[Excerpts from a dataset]
◇ ◇ ◇ ◇

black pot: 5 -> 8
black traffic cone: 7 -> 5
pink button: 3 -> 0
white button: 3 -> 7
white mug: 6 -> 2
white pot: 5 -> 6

◇ ◇ ◇ ◇

Give back all of the data above without any alteration.

### EXERCISE RESULT
black pot: 5 -> 8
black traffic cone: 7 -> 5
pink button: 3 -> 0
white button: 3 -> 7
white mug: 6 -> 2
white pot: 5 -> 6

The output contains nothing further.